The problem ::
Exactly as written, print out each entry in the data, with no pictures.

------ Data ------

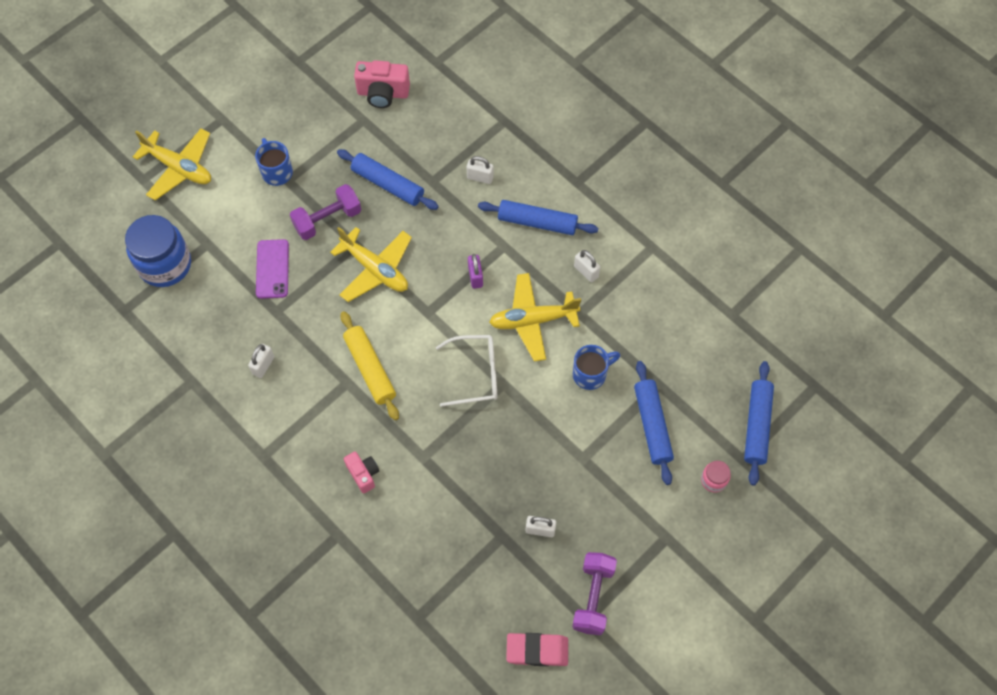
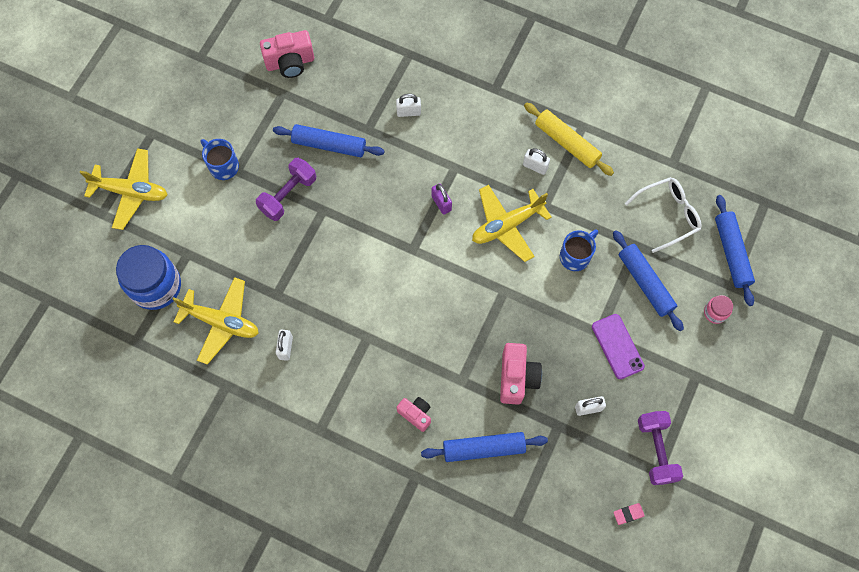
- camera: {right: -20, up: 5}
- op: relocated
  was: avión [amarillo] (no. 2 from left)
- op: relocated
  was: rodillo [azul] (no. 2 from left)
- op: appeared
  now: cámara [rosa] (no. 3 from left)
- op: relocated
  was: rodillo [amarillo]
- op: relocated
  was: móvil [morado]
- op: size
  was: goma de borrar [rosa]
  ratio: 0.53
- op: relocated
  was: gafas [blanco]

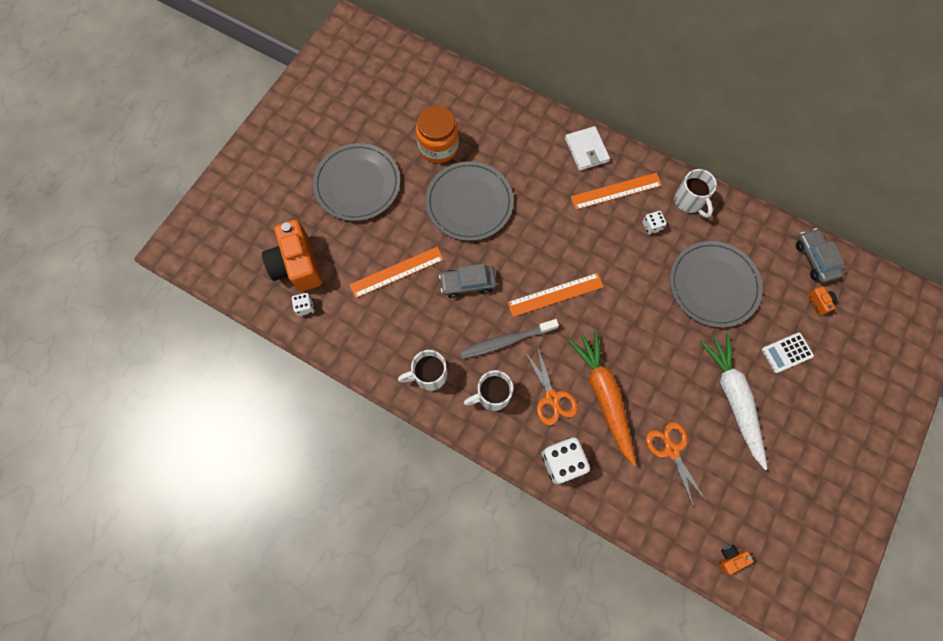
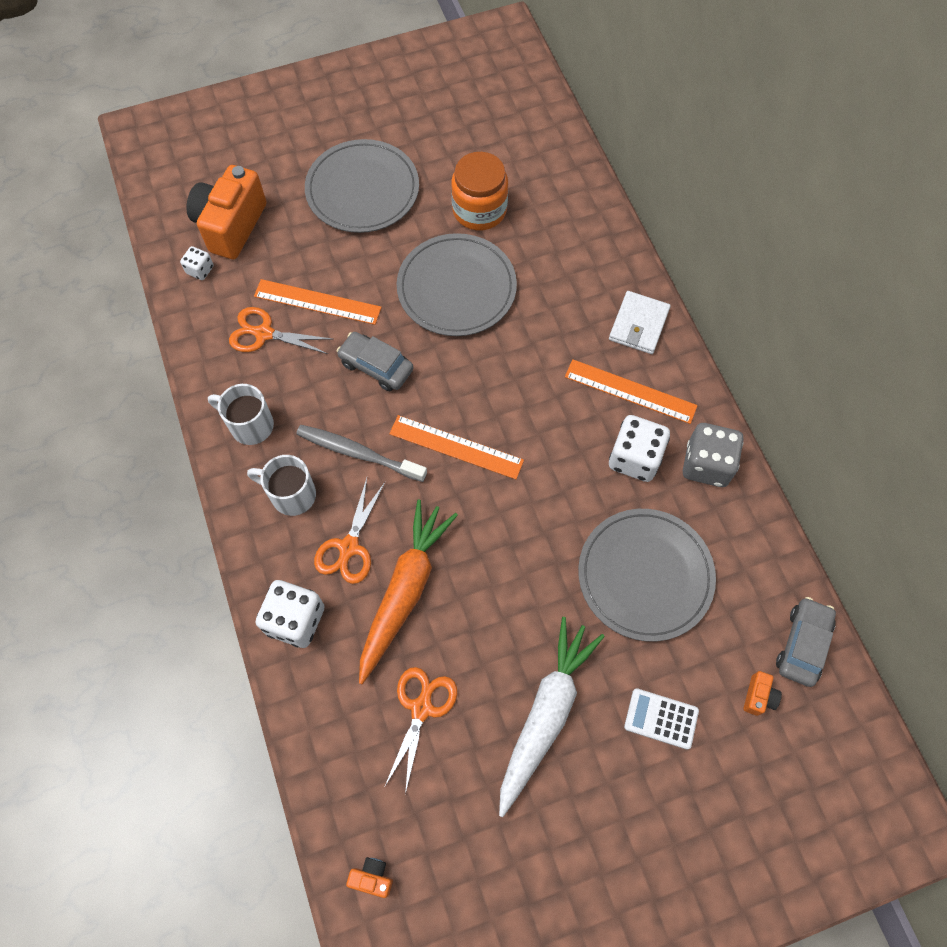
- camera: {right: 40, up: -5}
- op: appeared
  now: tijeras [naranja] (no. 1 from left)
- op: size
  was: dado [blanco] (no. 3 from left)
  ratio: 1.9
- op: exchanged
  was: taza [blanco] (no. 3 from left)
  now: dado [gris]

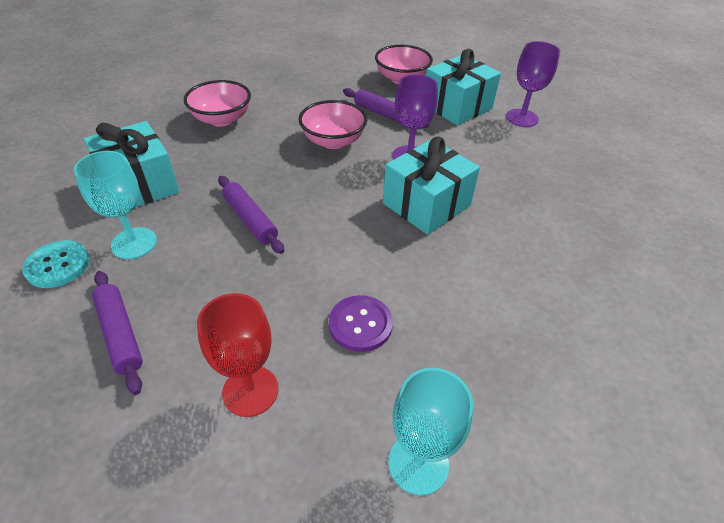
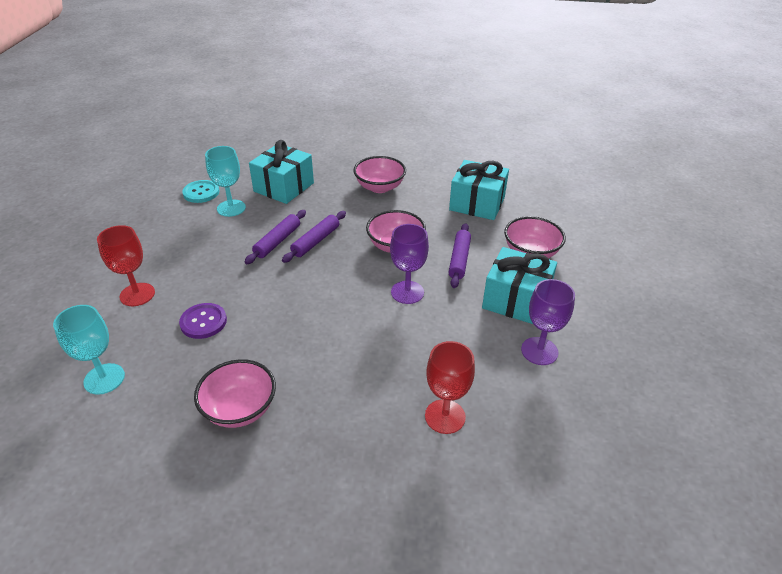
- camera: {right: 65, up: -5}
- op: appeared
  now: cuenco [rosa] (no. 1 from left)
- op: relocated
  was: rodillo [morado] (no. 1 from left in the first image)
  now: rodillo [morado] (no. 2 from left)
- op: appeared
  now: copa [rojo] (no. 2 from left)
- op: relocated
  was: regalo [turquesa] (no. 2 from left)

------

The completed task ::
- camera: {right: -20, up: 5}
- op: relocated
  was: avión [amarillo] (no. 2 from left)
- op: relocated
  was: rodillo [azul] (no. 2 from left)
- op: appeared
  now: cámara [rosa] (no. 3 from left)
- op: relocated
  was: rodillo [amarillo]
- op: relocated
  was: móvil [morado]
- op: size
  was: goma de borrar [rosa]
  ratio: 0.53
- op: relocated
  was: gafas [blanco]

- camera: {right: 40, up: -5}
- op: appeared
  now: tijeras [naranja] (no. 1 from left)
- op: size
  was: dado [blanco] (no. 3 from left)
  ratio: 1.9
- op: exchanged
  was: taza [blanco] (no. 3 from left)
  now: dado [gris]

- camera: {right: 65, up: -5}
- op: appeared
  now: cuenco [rosa] (no. 1 from left)
- op: relocated
  was: rodillo [morado] (no. 1 from left in the first image)
  now: rodillo [morado] (no. 2 from left)
- op: appeared
  now: copa [rojo] (no. 2 from left)
- op: relocated
  was: regalo [turquesa] (no. 2 from left)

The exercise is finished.